THE TASK: Read the records beneath this task and copy every line that contains the string "from".

DATA FOR ANALYSIS:
----------------------------------------

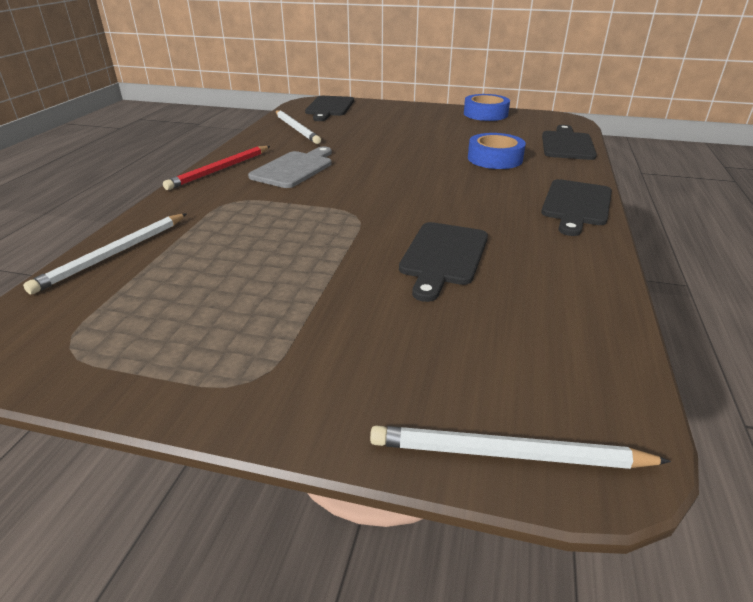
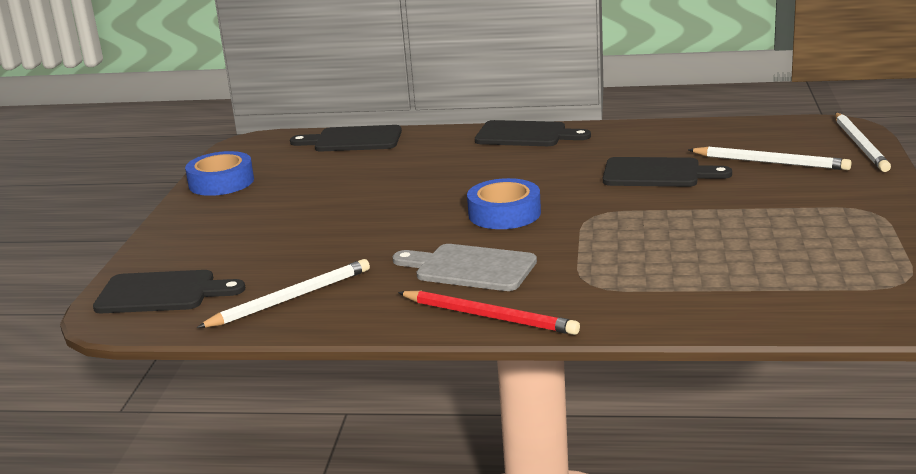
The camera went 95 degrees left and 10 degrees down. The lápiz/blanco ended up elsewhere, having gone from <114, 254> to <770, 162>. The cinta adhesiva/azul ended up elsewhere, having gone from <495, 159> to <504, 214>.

----------------------------------------

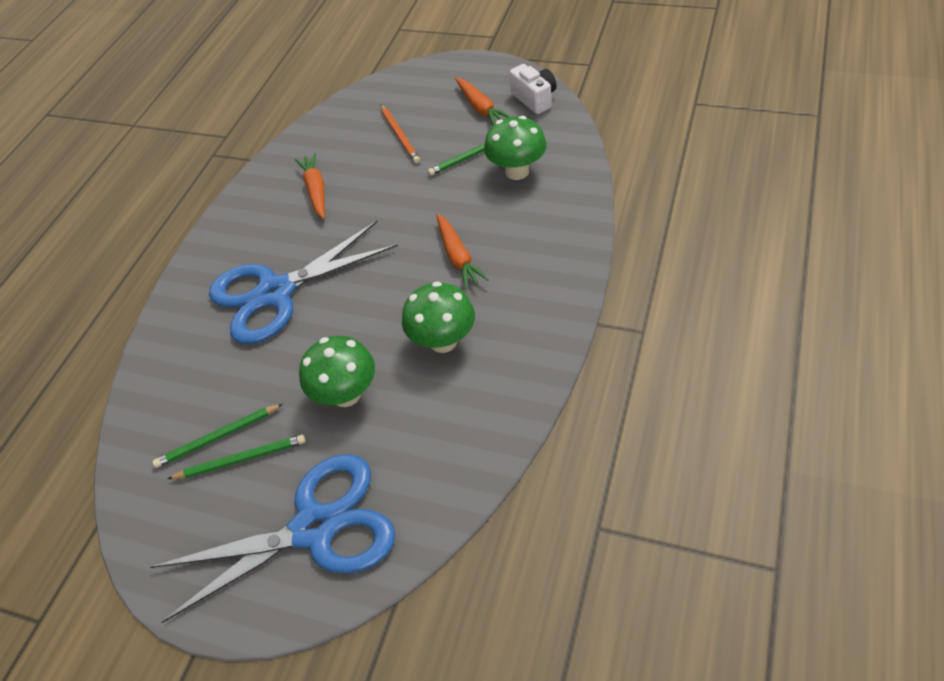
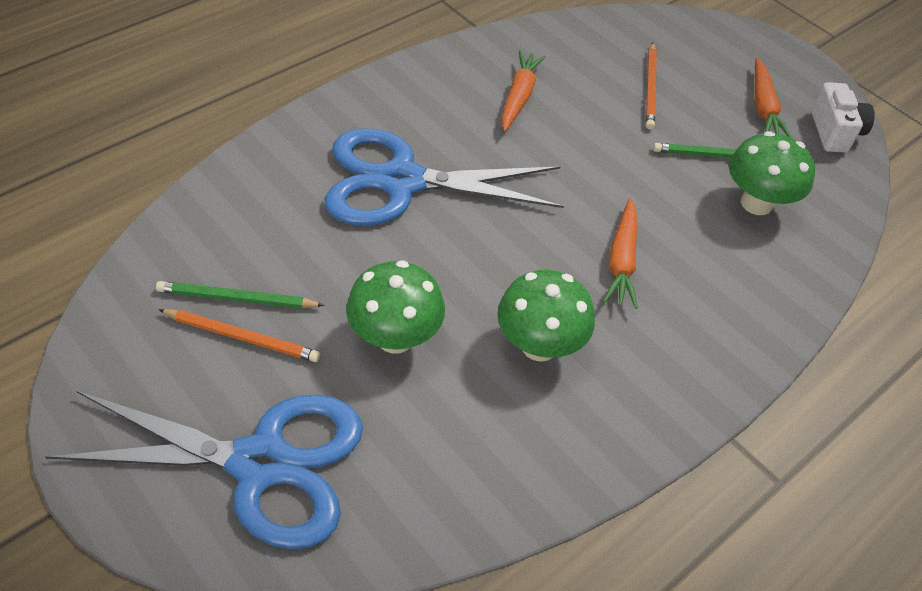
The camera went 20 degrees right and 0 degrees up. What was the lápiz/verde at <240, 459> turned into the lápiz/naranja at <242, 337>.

----------------------------------------

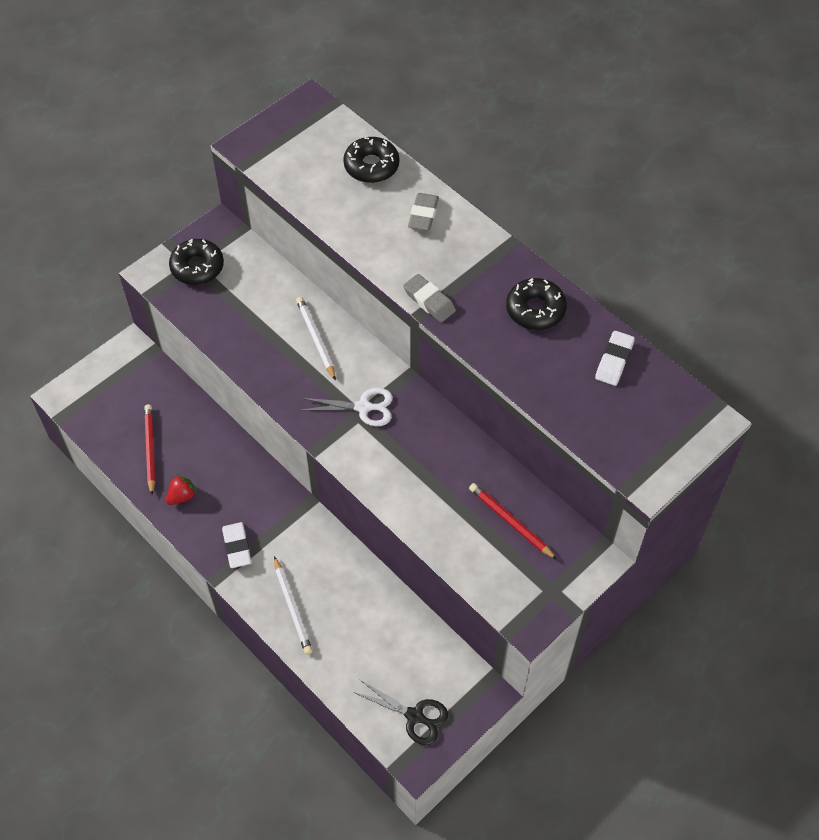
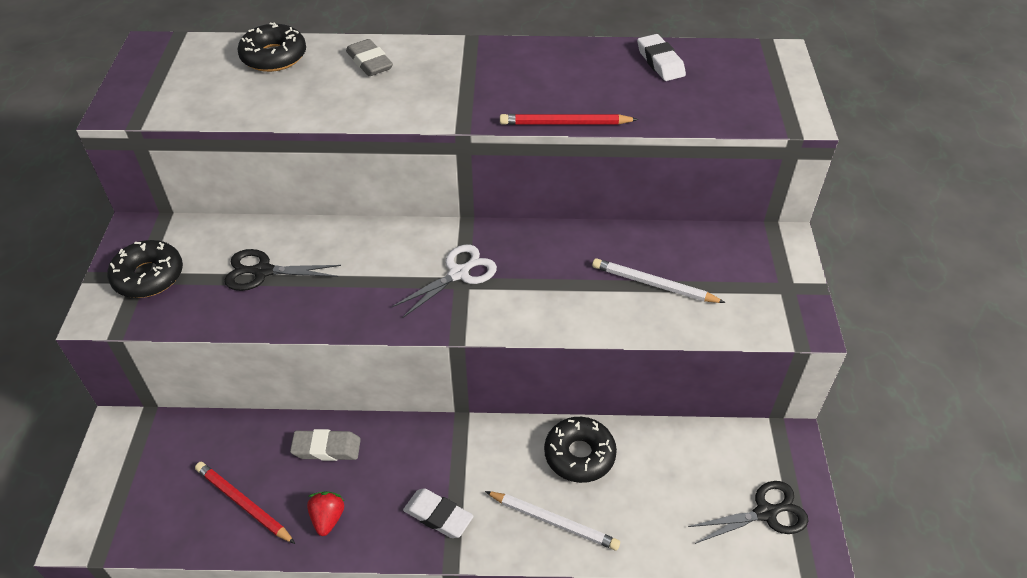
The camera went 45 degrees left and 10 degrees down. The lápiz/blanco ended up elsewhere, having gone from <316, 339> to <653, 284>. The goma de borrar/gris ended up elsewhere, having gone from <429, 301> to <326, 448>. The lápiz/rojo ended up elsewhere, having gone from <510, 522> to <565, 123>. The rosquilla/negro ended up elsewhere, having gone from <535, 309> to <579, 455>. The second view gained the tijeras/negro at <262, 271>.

----------------------------------------

EXERCISE RESPONSE:
The camera went 95 degrees left and 10 degrees down. The lápiz/blanco ended up elsewhere, having gone from <114, 254> to <770, 162>. The cinta adhesiva/azul ended up elsewhere, having gone from <495, 159> to <504, 214>.
The camera went 45 degrees left and 10 degrees down. The lápiz/blanco ended up elsewhere, having gone from <316, 339> to <653, 284>. The goma de borrar/gris ended up elsewhere, having gone from <429, 301> to <326, 448>. The lápiz/rojo ended up elsewhere, having gone from <510, 522> to <565, 123>. The rosquilla/negro ended up elsewhere, having gone from <535, 309> to <579, 455>. The second view gained the tijeras/negro at <262, 271>.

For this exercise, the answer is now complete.